§ **Activity**
Please quote exactly the opening lines of the data, from the first line to the one where "white round brick E1 level 2 -> none" appears.
Start of Data under study
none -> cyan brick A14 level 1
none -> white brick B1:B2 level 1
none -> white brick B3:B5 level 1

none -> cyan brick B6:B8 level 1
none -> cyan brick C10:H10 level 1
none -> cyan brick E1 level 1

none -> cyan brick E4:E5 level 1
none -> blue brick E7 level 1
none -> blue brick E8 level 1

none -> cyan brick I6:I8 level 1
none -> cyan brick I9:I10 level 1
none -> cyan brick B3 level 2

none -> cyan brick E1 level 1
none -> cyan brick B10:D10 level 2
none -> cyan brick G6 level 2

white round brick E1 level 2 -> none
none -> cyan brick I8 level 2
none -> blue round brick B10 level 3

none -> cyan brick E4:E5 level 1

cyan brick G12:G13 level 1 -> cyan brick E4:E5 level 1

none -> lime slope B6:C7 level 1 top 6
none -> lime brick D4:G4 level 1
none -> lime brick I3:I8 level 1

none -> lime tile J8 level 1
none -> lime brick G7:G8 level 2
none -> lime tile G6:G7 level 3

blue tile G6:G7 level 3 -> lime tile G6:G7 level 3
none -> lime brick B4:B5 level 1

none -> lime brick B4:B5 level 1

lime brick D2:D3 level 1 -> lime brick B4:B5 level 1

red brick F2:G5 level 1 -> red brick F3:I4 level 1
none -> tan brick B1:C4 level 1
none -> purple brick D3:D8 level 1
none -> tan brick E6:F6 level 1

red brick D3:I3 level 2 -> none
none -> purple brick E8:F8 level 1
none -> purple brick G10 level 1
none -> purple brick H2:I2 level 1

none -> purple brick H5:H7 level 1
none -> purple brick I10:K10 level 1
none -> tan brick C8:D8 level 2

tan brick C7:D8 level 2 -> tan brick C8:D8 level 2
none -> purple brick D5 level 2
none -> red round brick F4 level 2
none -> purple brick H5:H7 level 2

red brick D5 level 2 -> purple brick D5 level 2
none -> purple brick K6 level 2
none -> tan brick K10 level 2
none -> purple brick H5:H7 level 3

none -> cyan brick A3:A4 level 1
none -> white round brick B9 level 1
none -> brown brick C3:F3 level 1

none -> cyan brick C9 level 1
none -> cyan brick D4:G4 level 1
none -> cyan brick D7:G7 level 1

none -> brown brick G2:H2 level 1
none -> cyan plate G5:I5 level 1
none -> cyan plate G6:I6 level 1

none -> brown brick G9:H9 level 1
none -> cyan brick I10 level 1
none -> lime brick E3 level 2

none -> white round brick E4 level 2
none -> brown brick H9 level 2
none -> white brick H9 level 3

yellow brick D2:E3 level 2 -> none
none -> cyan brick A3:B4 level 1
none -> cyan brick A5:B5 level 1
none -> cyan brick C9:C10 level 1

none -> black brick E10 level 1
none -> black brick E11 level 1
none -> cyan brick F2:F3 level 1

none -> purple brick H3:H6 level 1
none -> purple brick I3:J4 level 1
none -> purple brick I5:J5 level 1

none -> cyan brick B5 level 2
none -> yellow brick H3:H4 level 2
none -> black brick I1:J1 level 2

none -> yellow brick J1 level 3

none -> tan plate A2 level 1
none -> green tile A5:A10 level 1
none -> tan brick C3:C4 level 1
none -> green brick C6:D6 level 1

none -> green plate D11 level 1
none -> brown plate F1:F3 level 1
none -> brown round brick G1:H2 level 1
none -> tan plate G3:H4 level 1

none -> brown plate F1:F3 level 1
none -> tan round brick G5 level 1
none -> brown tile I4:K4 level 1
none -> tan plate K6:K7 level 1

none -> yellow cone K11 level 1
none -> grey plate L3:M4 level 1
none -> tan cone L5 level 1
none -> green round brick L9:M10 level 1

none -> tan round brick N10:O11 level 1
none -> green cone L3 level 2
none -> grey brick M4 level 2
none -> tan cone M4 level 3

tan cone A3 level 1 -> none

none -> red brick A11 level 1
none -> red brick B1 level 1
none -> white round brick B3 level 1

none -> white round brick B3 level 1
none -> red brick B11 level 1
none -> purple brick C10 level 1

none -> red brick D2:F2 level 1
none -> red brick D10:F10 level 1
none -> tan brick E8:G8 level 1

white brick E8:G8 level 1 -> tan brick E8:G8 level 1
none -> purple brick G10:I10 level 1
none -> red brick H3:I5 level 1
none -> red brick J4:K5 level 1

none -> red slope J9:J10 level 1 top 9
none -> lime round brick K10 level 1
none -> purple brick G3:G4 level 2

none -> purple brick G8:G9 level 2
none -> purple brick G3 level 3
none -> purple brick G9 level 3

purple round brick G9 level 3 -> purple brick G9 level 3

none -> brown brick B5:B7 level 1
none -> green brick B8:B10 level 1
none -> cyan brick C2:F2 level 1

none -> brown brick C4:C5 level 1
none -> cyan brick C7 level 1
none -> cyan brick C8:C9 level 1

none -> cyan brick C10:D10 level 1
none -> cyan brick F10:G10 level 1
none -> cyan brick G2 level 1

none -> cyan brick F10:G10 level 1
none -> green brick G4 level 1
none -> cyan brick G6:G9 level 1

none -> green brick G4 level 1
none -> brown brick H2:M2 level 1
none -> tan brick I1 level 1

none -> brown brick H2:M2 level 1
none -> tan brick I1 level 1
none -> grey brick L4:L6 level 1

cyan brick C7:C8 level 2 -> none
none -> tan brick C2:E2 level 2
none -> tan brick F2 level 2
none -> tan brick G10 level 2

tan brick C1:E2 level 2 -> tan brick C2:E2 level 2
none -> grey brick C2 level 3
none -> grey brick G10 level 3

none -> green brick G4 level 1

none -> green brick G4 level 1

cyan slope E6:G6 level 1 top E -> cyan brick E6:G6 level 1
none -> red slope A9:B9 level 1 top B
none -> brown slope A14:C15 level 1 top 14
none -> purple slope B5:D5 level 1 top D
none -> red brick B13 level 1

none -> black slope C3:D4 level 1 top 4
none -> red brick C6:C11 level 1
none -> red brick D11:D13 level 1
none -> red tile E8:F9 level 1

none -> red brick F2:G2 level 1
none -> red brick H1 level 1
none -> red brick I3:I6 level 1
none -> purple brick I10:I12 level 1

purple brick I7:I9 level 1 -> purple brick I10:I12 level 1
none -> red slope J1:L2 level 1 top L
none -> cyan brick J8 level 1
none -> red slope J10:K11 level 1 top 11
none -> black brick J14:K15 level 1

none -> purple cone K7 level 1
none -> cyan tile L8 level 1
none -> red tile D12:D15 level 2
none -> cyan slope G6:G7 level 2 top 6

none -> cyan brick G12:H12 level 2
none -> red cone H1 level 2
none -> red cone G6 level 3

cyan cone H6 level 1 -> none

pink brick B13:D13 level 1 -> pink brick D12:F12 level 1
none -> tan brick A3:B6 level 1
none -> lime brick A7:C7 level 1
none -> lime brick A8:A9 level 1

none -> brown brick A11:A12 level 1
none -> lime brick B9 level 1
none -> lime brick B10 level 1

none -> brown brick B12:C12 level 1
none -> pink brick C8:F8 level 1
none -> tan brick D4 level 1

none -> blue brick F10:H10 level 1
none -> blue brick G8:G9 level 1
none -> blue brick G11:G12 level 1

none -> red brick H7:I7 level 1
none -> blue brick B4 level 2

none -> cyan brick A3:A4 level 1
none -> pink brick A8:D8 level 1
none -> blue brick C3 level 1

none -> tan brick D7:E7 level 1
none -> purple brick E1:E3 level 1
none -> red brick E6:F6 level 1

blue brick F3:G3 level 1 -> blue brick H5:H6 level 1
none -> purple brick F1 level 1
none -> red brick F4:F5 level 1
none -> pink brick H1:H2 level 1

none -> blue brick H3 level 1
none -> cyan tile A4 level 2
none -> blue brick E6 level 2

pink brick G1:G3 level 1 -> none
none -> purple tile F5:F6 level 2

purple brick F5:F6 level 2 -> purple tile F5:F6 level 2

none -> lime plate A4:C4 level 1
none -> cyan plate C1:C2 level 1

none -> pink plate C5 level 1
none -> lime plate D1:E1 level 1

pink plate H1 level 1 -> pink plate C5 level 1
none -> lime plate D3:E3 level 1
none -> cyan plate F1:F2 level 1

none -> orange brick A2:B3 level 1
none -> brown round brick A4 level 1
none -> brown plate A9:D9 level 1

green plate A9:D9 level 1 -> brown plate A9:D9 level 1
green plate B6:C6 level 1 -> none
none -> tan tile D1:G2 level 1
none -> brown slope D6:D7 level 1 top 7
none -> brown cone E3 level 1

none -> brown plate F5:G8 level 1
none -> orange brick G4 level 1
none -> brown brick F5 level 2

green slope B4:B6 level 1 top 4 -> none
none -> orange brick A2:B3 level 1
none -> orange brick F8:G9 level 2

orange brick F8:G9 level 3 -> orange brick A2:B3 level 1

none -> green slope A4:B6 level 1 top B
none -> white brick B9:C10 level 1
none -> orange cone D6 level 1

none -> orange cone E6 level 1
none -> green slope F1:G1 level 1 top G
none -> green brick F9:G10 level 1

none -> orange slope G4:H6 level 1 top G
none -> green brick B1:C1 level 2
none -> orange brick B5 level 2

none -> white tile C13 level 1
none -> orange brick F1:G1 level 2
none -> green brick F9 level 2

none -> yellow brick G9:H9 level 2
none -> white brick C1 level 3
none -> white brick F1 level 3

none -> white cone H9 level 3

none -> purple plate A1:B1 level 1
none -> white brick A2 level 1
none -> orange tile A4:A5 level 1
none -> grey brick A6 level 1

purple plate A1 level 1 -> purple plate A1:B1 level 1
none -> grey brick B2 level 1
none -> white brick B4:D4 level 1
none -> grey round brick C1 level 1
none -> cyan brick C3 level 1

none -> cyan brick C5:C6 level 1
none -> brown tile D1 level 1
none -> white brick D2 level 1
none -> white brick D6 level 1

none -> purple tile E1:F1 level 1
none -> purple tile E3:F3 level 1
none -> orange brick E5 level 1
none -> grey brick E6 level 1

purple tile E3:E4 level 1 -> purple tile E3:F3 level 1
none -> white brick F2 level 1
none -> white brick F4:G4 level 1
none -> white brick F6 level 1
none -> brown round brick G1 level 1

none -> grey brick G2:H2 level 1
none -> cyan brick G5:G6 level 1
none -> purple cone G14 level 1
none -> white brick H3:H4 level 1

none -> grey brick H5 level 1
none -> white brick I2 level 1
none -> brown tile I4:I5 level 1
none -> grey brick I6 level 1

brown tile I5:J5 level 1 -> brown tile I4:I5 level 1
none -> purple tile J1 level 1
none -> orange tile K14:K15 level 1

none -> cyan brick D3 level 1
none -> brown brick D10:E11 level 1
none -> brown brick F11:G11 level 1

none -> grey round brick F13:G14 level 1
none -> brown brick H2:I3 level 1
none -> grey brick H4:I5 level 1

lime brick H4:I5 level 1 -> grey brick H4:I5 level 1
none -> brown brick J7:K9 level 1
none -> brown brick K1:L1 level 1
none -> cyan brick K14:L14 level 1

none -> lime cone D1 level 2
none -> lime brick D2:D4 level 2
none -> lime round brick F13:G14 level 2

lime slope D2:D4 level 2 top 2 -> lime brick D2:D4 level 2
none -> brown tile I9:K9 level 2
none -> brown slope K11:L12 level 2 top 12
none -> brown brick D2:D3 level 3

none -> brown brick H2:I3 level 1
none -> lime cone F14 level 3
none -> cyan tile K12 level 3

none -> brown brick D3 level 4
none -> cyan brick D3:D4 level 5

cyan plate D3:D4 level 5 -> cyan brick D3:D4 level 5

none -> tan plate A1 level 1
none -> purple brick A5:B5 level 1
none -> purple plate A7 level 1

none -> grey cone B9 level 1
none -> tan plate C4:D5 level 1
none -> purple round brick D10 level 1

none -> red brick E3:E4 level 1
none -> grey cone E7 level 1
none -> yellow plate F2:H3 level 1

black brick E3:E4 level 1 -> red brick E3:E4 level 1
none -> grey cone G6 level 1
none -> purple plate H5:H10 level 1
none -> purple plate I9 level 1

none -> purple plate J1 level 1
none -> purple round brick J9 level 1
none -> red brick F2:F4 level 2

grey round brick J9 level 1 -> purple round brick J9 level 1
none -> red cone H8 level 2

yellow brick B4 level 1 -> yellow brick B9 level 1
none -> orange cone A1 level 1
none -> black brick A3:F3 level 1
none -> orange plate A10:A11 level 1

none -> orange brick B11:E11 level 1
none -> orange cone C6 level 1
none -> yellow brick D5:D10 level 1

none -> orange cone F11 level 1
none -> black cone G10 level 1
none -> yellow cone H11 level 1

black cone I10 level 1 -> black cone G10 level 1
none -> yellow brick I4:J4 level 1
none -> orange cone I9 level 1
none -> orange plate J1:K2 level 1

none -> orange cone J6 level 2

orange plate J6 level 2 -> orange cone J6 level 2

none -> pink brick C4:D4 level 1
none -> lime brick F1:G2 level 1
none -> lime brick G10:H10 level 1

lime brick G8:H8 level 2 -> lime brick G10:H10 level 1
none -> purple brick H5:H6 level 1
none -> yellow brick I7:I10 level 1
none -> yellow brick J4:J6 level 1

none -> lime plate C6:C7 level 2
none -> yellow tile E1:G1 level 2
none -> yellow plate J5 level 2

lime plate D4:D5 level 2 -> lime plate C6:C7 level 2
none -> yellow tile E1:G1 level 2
End of Data under study
§ **Exercise solution**
none -> cyan brick A14 level 1
none -> white brick B1:B2 level 1
none -> white brick B3:B5 level 1

none -> cyan brick B6:B8 level 1
none -> cyan brick C10:H10 level 1
none -> cyan brick E1 level 1

none -> cyan brick E4:E5 level 1
none -> blue brick E7 level 1
none -> blue brick E8 level 1

none -> cyan brick I6:I8 level 1
none -> cyan brick I9:I10 level 1
none -> cyan brick B3 level 2

none -> cyan brick E1 level 1
none -> cyan brick B10:D10 level 2
none -> cyan brick G6 level 2

white round brick E1 level 2 -> none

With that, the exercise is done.